(Before-and-after object lists)
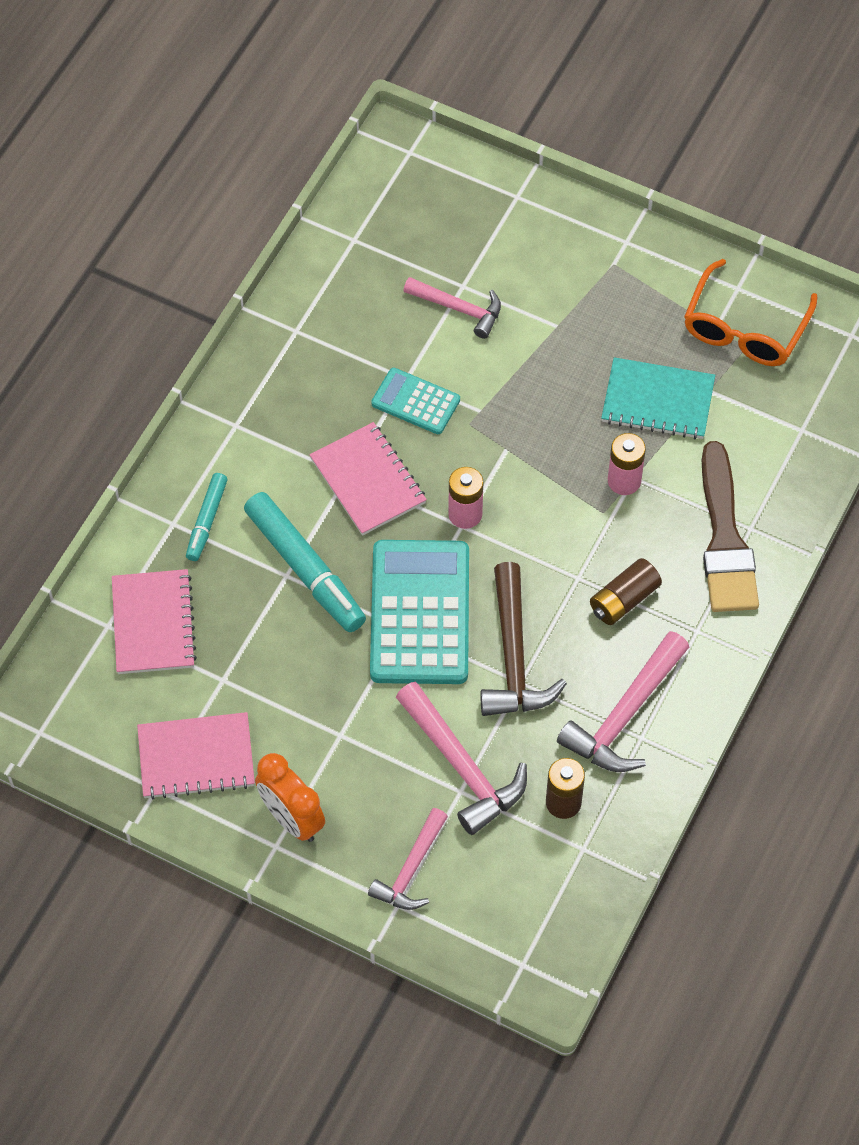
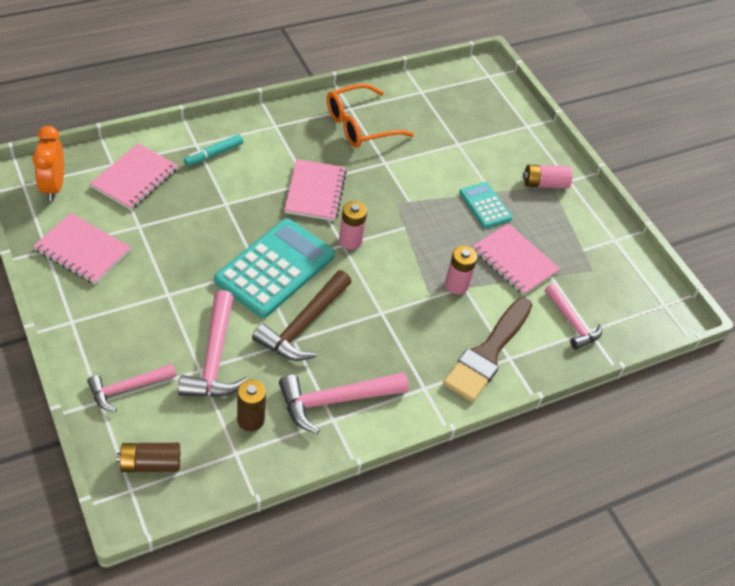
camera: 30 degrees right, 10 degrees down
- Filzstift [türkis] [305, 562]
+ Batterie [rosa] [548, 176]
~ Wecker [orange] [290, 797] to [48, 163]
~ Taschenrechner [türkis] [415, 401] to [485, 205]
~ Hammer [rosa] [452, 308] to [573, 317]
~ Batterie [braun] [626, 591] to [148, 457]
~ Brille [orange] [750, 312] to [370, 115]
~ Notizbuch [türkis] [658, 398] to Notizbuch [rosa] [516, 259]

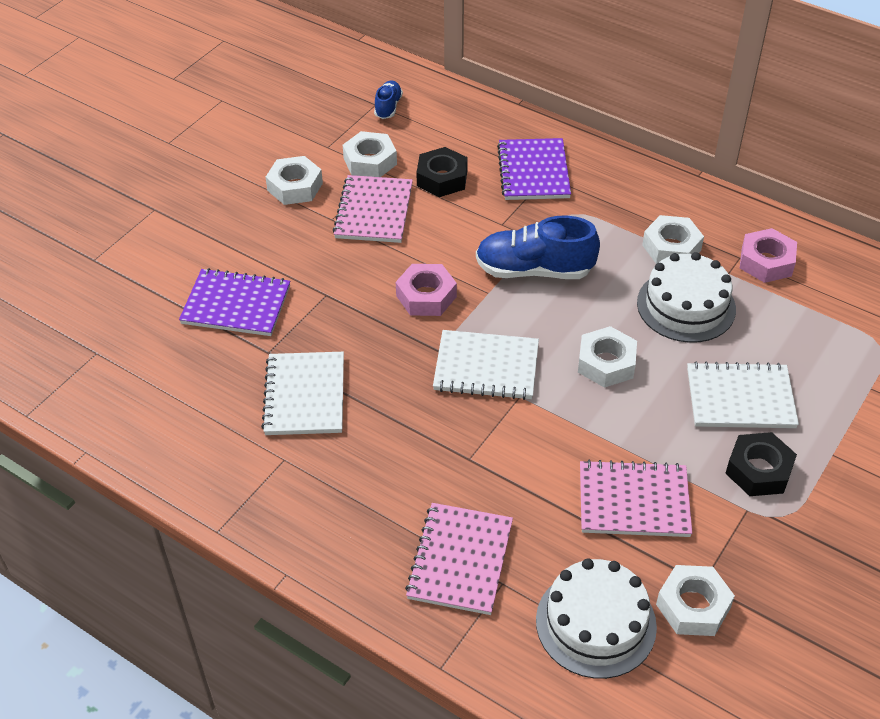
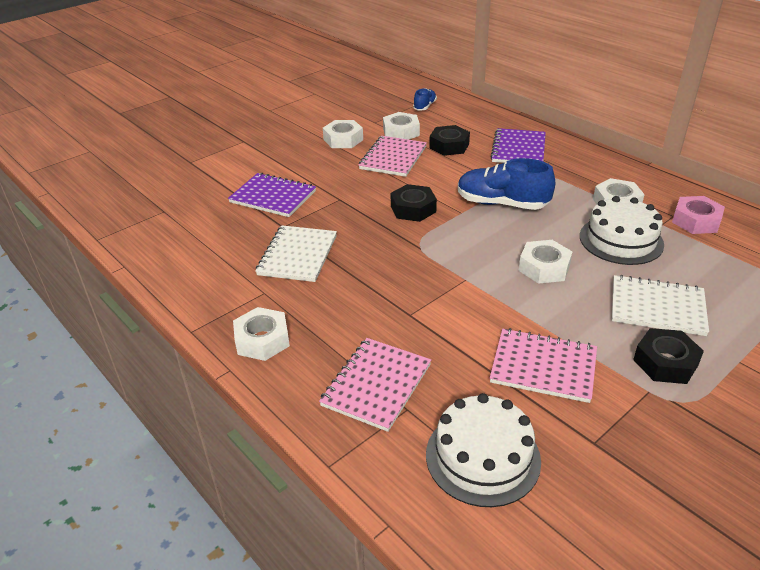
camera: 15 degrees right, 10 degrees down
- Notizbuch [weiß] [486, 365]
~ Sechskantmutter [weiß] [695, 600] to [261, 334]
~ Sechskantmutter [rosa] [426, 290] to Sechskantmutter [schwarz] [414, 203]

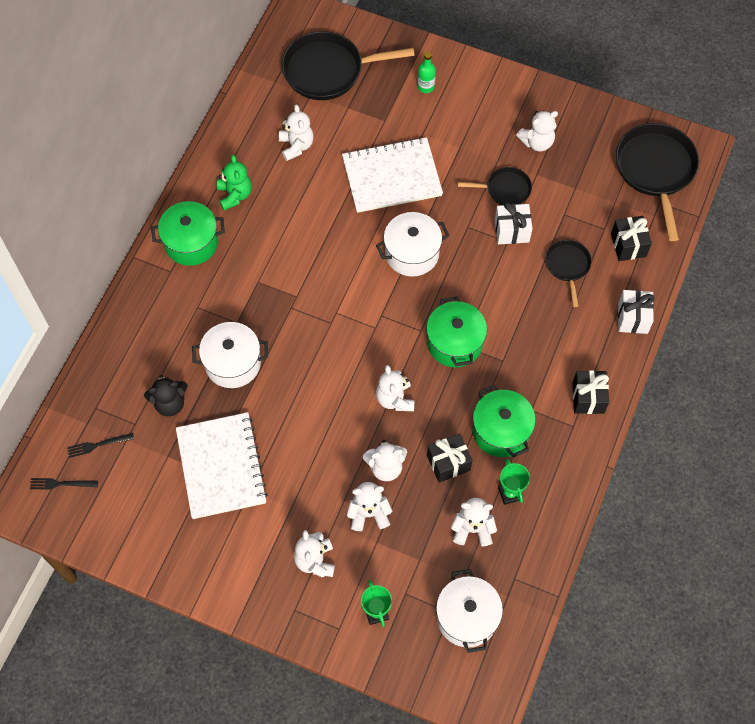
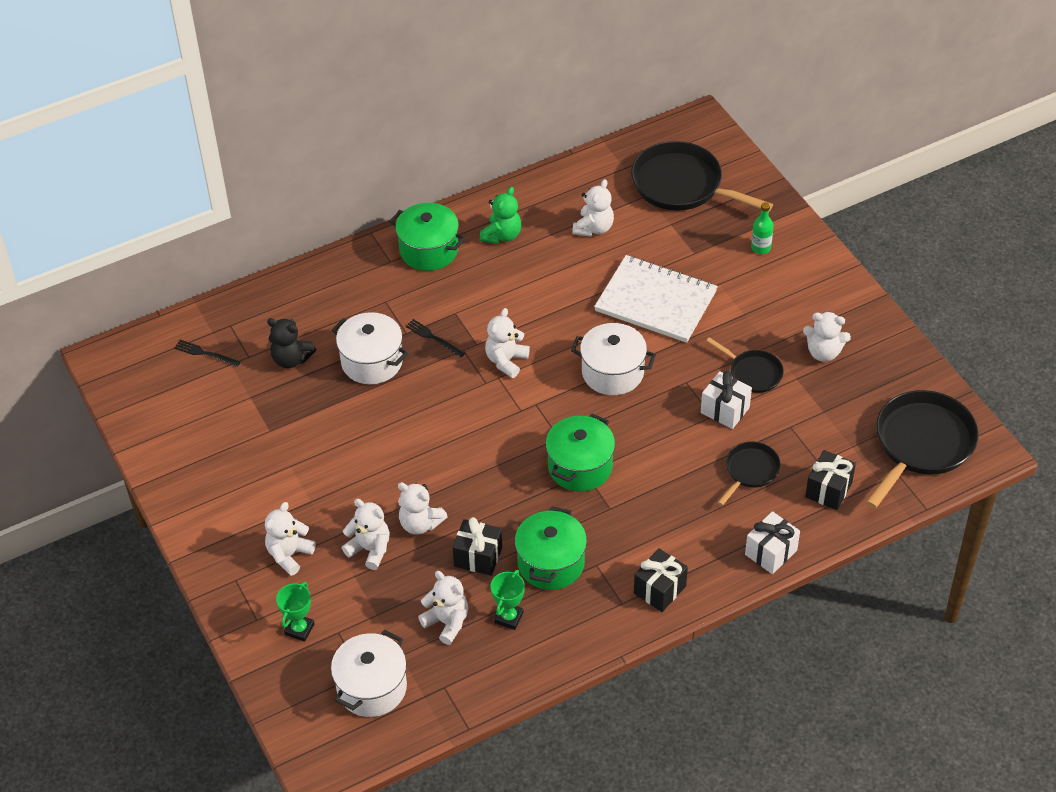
camera: 40 degrees right, 15 degrees down
- Notizbuch [weiß] [222, 465]
~ Gabel [schwarz] [64, 484] to [435, 338]
~ Teddybär [weiß] [395, 388] to [507, 343]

> **Exercise objective**
The line holding "to [485, 205]" starts the copy and the line holding "[schwarz] [414, 203]" ends it. Repeat those two lines above and all between them exactly, leaving out pictures.

> **Output**
~ Taschenrechner [türkis] [415, 401] to [485, 205]
~ Hammer [rosa] [452, 308] to [573, 317]
~ Batterie [braun] [626, 591] to [148, 457]
~ Brille [orange] [750, 312] to [370, 115]
~ Notizbuch [türkis] [658, 398] to Notizbuch [rosa] [516, 259]

camera: 15 degrees right, 10 degrees down
- Notizbuch [weiß] [486, 365]
~ Sechskantmutter [weiß] [695, 600] to [261, 334]
~ Sechskantmutter [rosa] [426, 290] to Sechskantmutter [schwarz] [414, 203]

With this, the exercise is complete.